§ **EXERCISE TASK**
In the part of the entries that opens with the line containing "Positioned in front is point (344, 337)." and closes with the line containing "Yes, it is in front of point (723, 337).", change "gold metallic earring" to "gold metallic brooch". Write out only that part, with everything else left as it is.

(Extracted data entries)
--
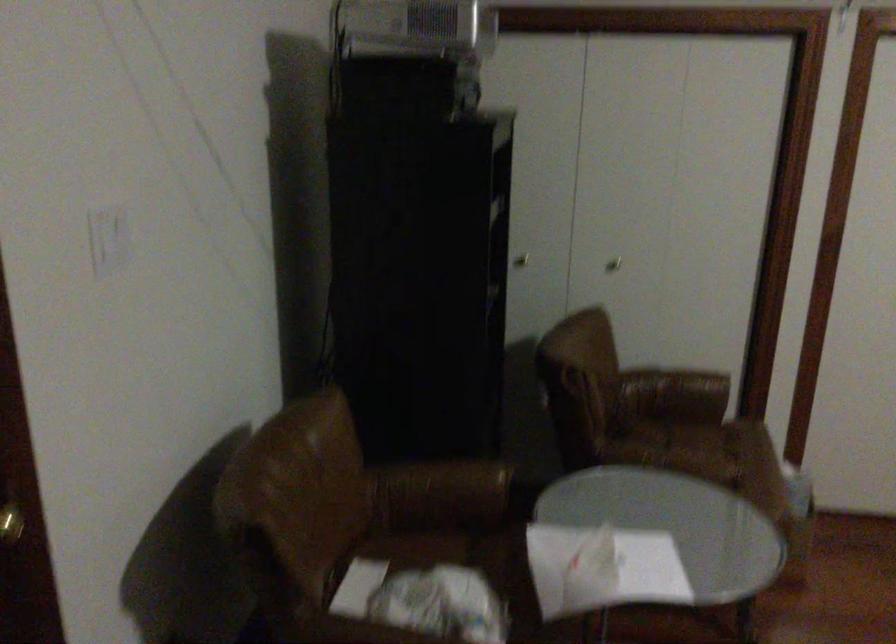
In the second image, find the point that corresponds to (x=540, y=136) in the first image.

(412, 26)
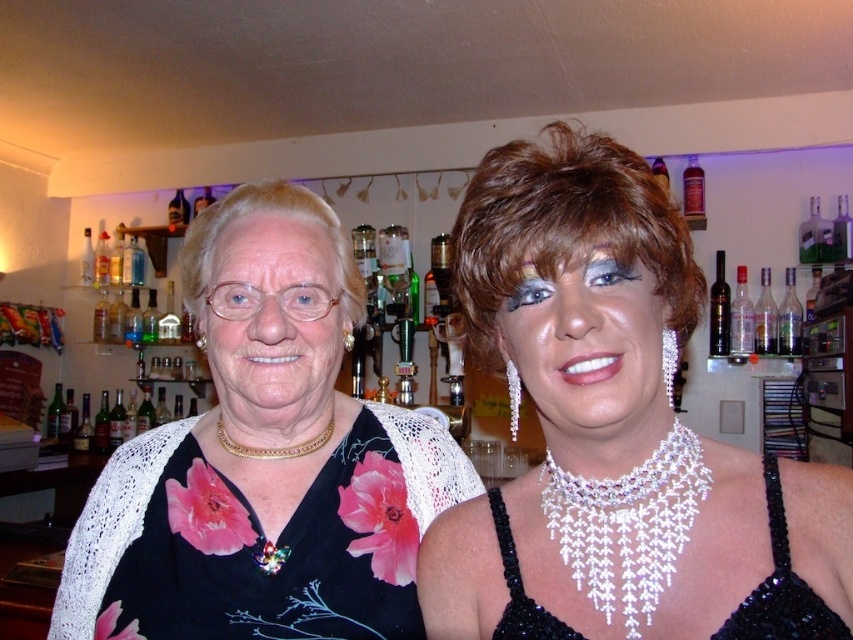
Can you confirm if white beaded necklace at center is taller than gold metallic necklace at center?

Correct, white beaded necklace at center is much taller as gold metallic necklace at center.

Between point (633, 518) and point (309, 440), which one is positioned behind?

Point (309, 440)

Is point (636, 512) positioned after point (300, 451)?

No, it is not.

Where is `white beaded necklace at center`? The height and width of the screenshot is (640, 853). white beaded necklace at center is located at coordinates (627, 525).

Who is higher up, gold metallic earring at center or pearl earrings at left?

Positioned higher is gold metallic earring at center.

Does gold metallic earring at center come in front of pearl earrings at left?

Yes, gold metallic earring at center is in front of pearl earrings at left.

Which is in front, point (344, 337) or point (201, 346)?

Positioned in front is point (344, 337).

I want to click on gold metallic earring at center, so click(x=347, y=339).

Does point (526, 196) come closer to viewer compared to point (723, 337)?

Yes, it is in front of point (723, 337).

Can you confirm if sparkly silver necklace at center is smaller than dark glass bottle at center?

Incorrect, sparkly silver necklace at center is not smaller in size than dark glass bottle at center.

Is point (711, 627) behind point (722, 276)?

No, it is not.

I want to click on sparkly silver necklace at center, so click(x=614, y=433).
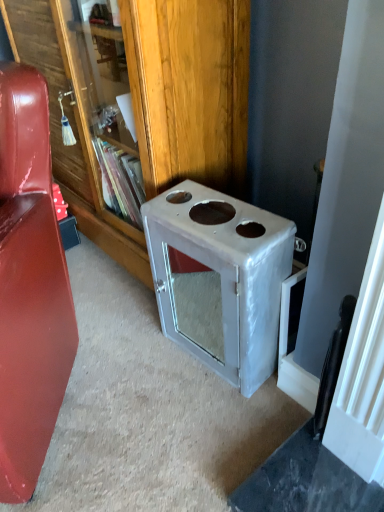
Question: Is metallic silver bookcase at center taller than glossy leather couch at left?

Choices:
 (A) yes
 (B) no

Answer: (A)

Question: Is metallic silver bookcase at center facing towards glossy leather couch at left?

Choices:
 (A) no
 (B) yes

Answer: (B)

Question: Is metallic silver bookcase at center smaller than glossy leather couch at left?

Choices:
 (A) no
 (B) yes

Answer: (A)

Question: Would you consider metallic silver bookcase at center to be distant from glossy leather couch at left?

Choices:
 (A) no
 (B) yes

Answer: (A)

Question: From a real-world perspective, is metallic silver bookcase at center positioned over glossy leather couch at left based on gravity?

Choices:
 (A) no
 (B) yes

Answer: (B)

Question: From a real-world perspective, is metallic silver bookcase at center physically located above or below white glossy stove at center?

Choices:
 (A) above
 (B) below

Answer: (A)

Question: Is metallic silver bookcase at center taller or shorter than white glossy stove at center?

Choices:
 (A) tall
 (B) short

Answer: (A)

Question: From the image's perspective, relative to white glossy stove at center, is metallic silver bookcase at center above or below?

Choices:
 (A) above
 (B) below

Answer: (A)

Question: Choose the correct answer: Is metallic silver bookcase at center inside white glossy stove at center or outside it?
--
§ **TASK ANSWER**
Positioned in front is point (344, 337).

I want to click on gold metallic brooch at center, so click(x=347, y=339).

Does point (526, 196) come closer to viewer compared to point (723, 337)?

Yes, it is in front of point (723, 337).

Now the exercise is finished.